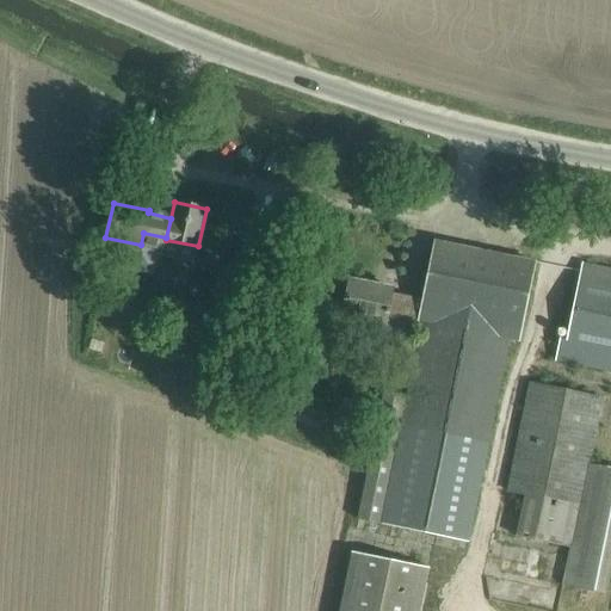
[(239,266),(279,276),(284,252),(245,242),(239,266)]
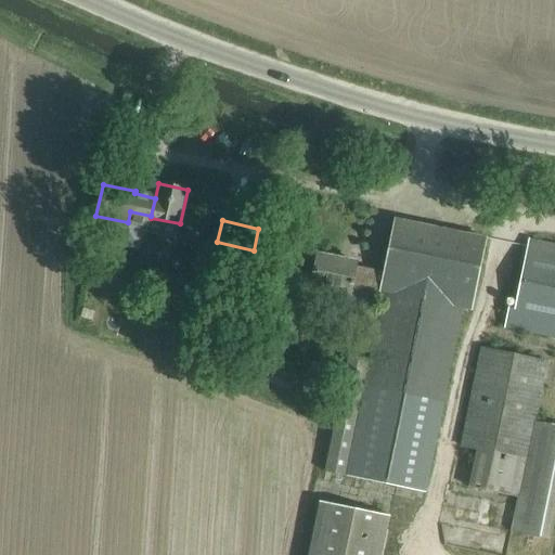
[(386,293),(373,360),(346,355),(322,472),(427,493),(465,308),(470,309),(485,239),(395,220),(384,272),(355,267),(356,262),(317,255),(310,286),(349,295),(351,285),(386,293)]
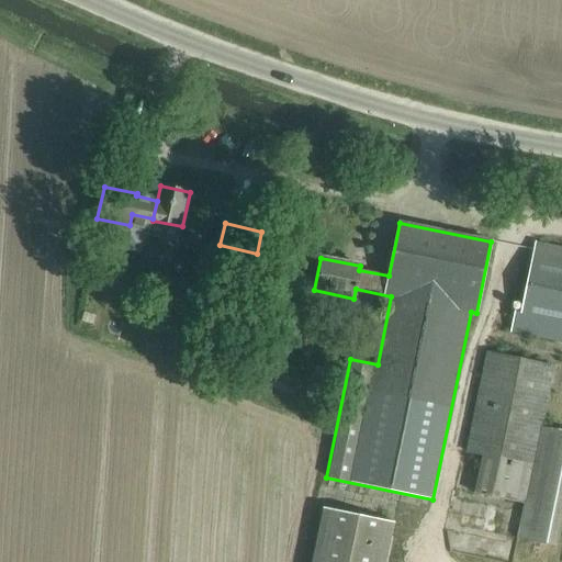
[(561,340),(561,247),(536,243),(520,312),(514,311),(509,329),(561,340)]
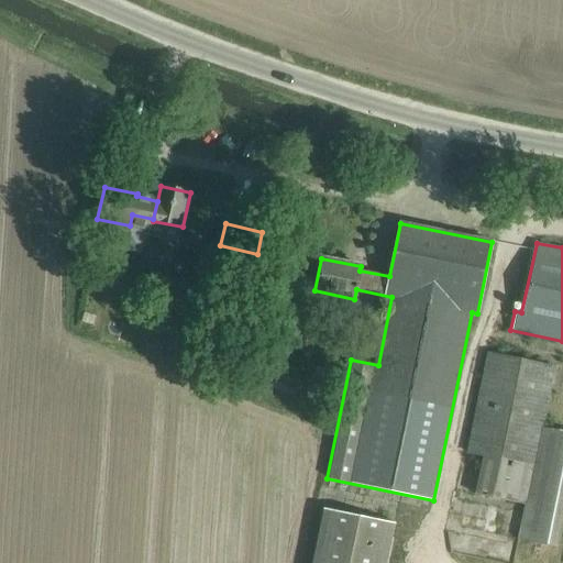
[(562,514),(562,431),(543,428),(555,367),(487,353),(466,455),(481,457),(473,495),(525,505),(517,540),(556,548),(562,514)]
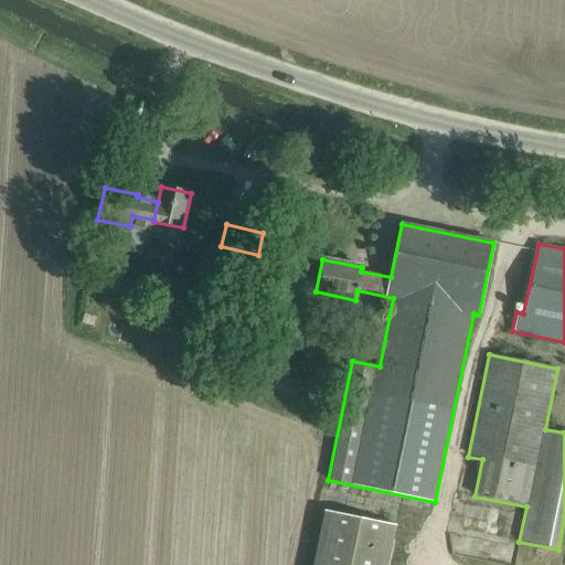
[(322,510),(310,564),(386,564),(396,525),(322,510)]
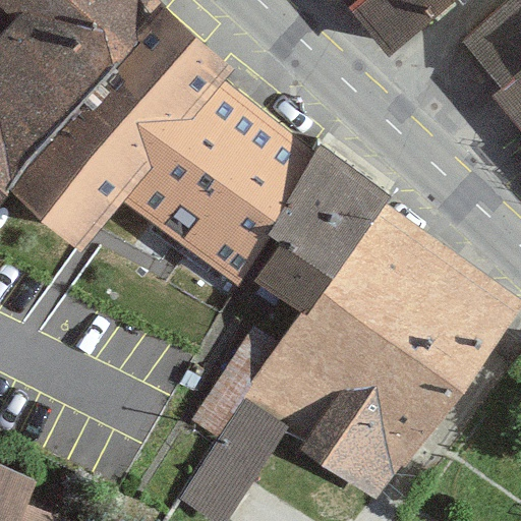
[(149,0),(0,0),(0,190),(16,168),(149,0)]
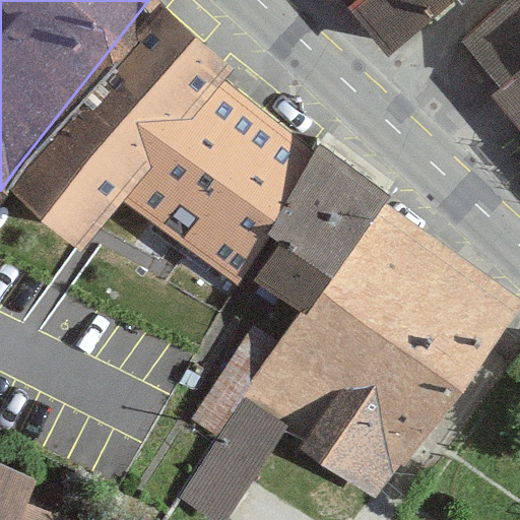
[(232,54),(163,0),(148,0),(16,168),(73,213),(108,170),(289,312),(387,189),(314,131),(307,140),(218,70),(232,54)]
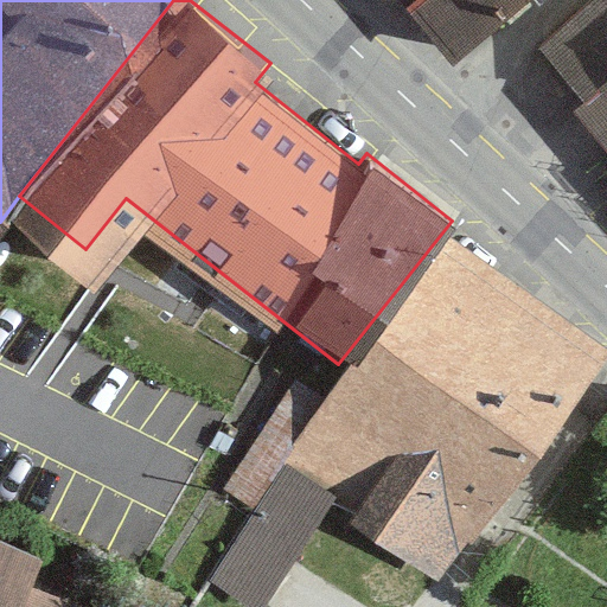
[(404,0),(451,57),(516,0),(404,0)]
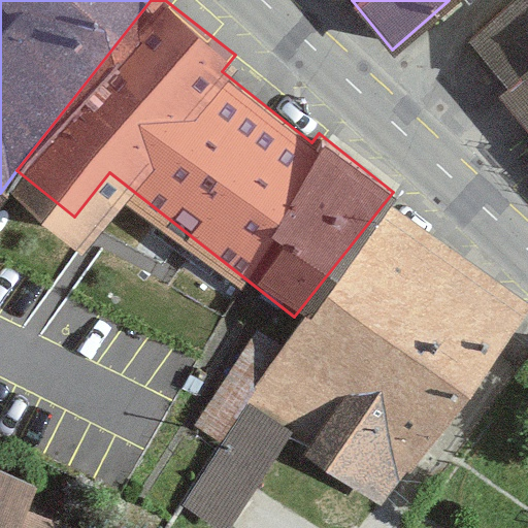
[(527,0),(507,0),(463,36),(503,86),(527,63),(527,0)]
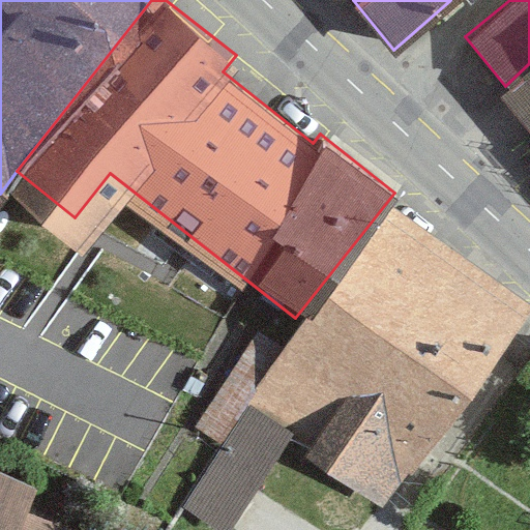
[(529,63),(505,86),(529,112),(529,63)]
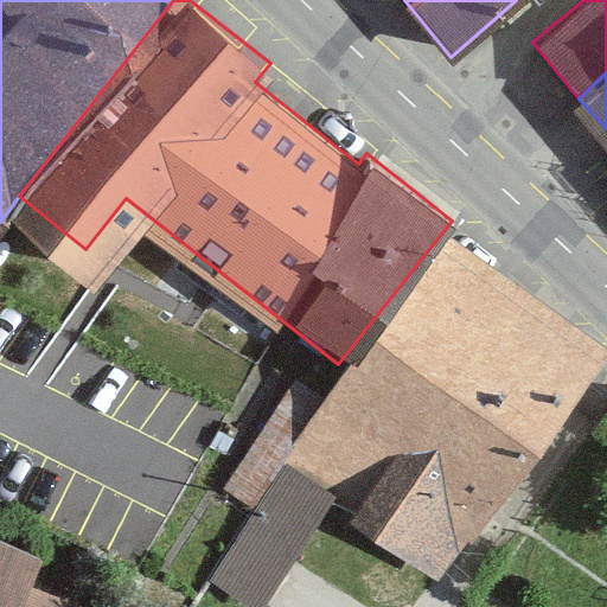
[(606,359),(606,357),(449,240),(358,369),(351,364),(325,402),(287,464),(339,498),(336,503),(355,517),(349,525),(439,586),(468,542),(477,548),(606,359)]
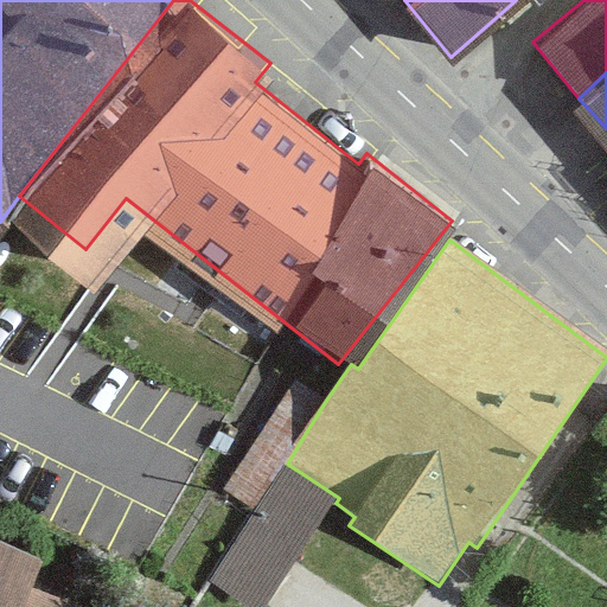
[(325,402),(295,382),(223,489),(255,510),(287,464),(325,402)]
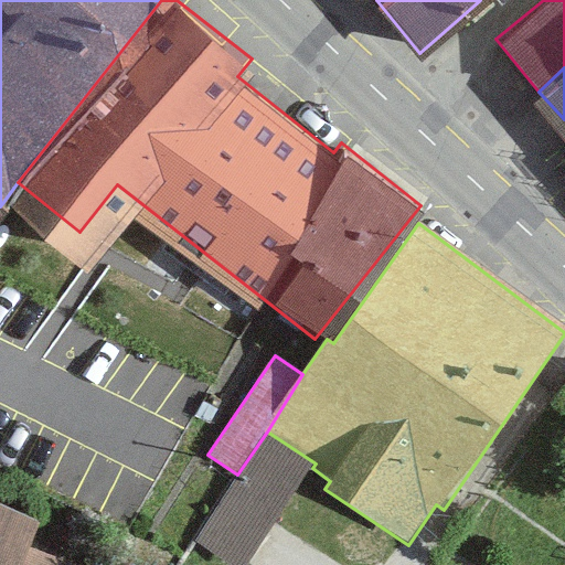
[(267,432),(237,475),(194,540),(232,564),(246,564),(312,468),(316,464),(267,432)]
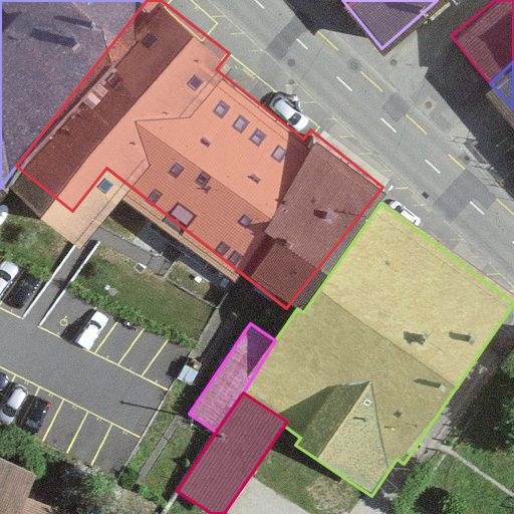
[(29,460),(0,447),(0,513),(83,513),(84,512),(19,484),(29,460)]
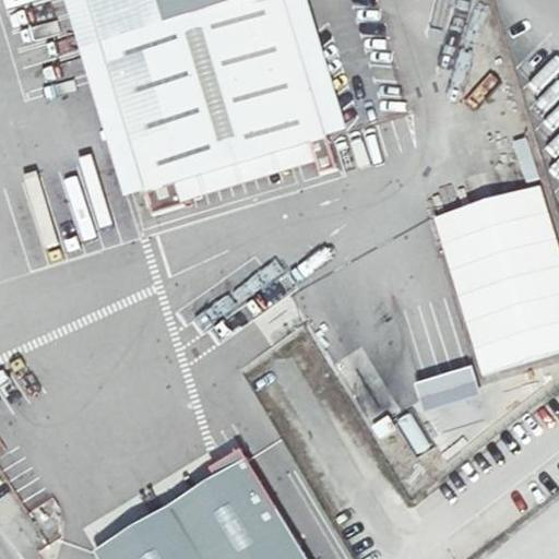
[(153,202),(93,0),(70,0),(132,207),(153,202)]
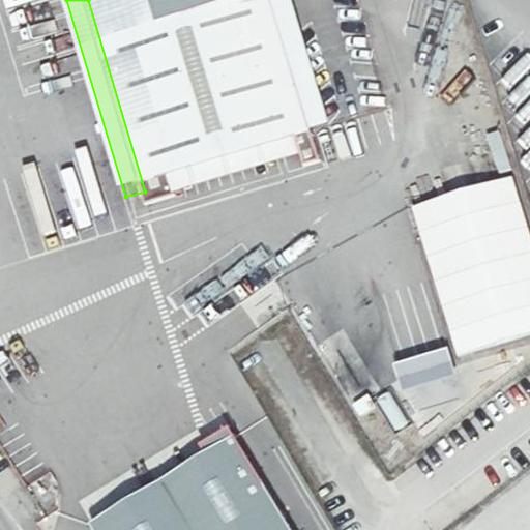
[(298,146),(314,142),(273,3),(262,6),(259,0),(88,0),(145,192),(160,186),(298,146)]
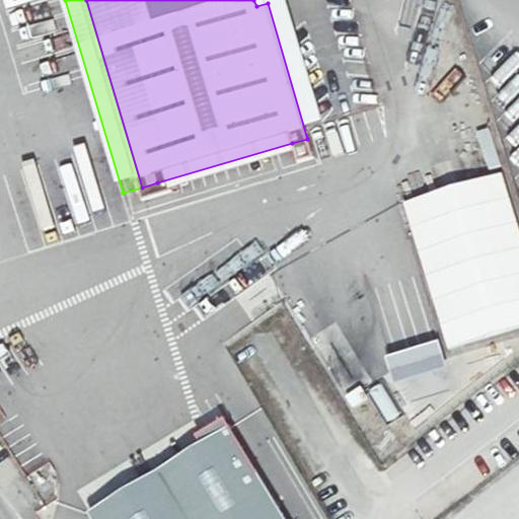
[(268,3),(307,139),(326,133),(288,0),(280,0),(279,0),(253,0),(256,6),(268,3)]
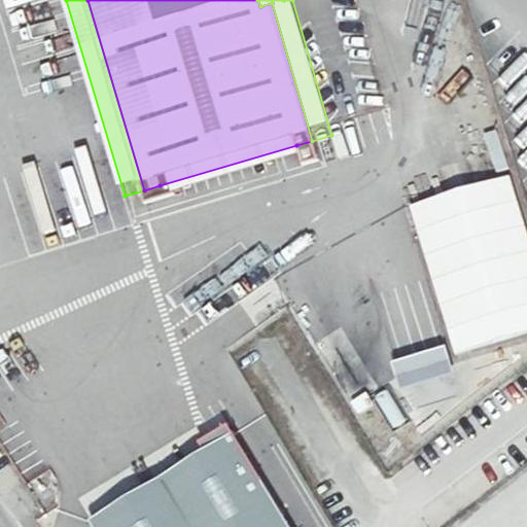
[(497,131),(485,133),(493,172),(505,169),(497,131)]
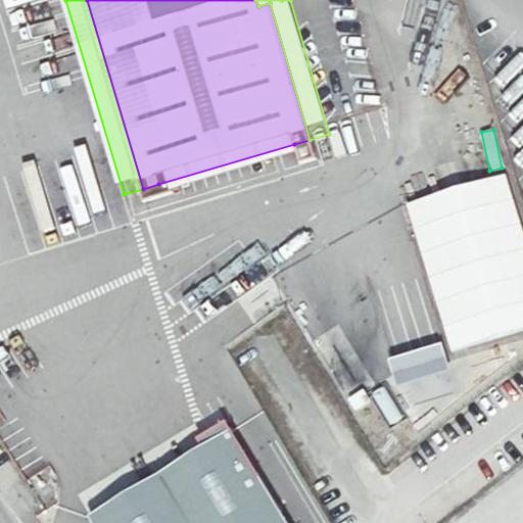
[(294,144),(158,184),(163,203),(300,164),(294,144)]
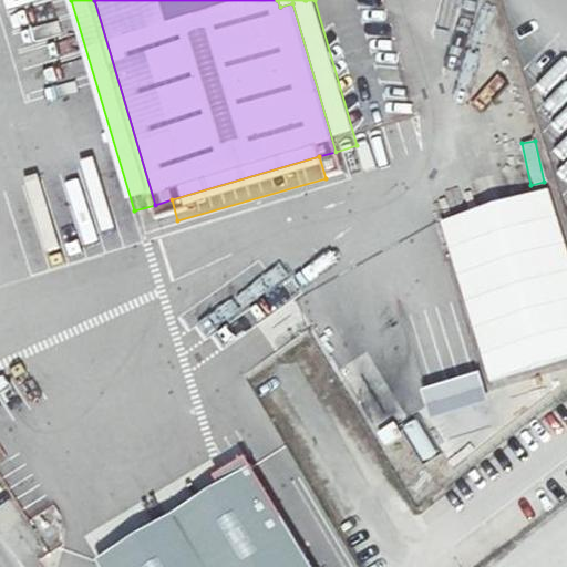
[(485,383),(566,360),(566,251),(549,187),(439,217),(485,383)]
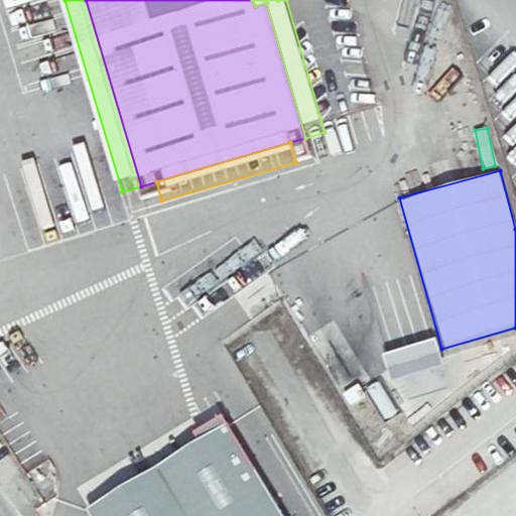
[(382,355),(391,381),(442,365),(433,338),(382,355)]
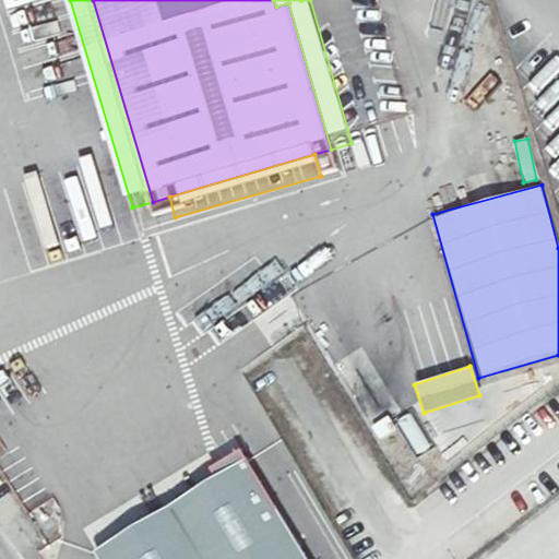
[(385,372),(379,380),(390,388),(396,380),(385,372)]
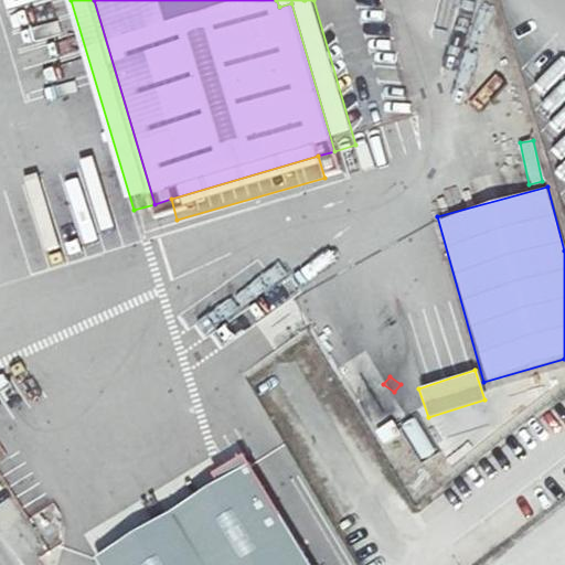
[(403,429),(422,458),(433,451),(414,422),(403,429)]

### YOUR TASK
Output every entry exactly. Pictures stay out.

### REPLY TO THE TASK
[(239,266),(279,276),(284,252),(245,242),(239,266)]
[(386,293),(373,360),(346,355),(322,472),(427,493),(465,308),(470,309),(485,239),(395,220),(384,272),(355,267),(356,262),(317,255),(310,286),(349,295),(351,285),(386,293)]
[(561,340),(561,247),(536,243),(520,312),(514,311),(509,329),(561,340)]
[(562,514),(562,431),(543,428),(555,367),(487,353),(466,455),(481,457),(473,495),(525,505),(517,540),(556,548),(562,514)]
[(322,510),(310,564),(386,564),(396,525),(322,510)]
[(149,0),(0,0),(0,190),(16,168),(149,0)]
[(232,54),(163,0),(148,0),(16,168),(73,213),(108,170),(289,312),(387,189),(314,131),(307,140),(218,70),(232,54)]
[(404,0),(451,57),(516,0),(404,0)]
[(527,0),(507,0),(463,36),(503,86),(527,63),(527,0)]
[(529,63),(505,86),(529,112),(529,63)]
[(606,359),(606,357),(449,240),(358,369),(351,364),(325,402),(287,464),(339,498),(336,503),(355,517),(349,525),(439,586),(468,542),(477,548),(606,359)]
[(325,402),(295,382),(223,489),(255,510),(287,464),(325,402)]
[(267,432),(237,475),(194,540),(232,564),(246,564),(312,468),(316,464),(267,432)]
[(29,460),(0,447),(0,513),(83,513),(84,512),(19,484),(29,460)]
[(153,202),(93,0),(70,0),(132,207),(153,202)]
[(298,146),(314,142),(273,3),(262,6),(259,0),(88,0),(145,192),(160,186),(298,146)]
[(268,3),(307,139),(326,133),(288,0),(280,0),(279,0),(253,0),(256,6),(268,3)]
[(497,131),(485,133),(493,172),(505,169),(497,131)]
[(294,144),(158,184),(163,203),(300,164),(294,144)]
[(485,383),(566,360),(566,251),(549,187),(439,217),(485,383)]
[(382,355),(391,381),(442,365),(433,338),(382,355)]
[(385,372),(379,380),(390,388),(396,380),(385,372)]
[(403,429),(422,458),(433,451),(414,422),(403,429)]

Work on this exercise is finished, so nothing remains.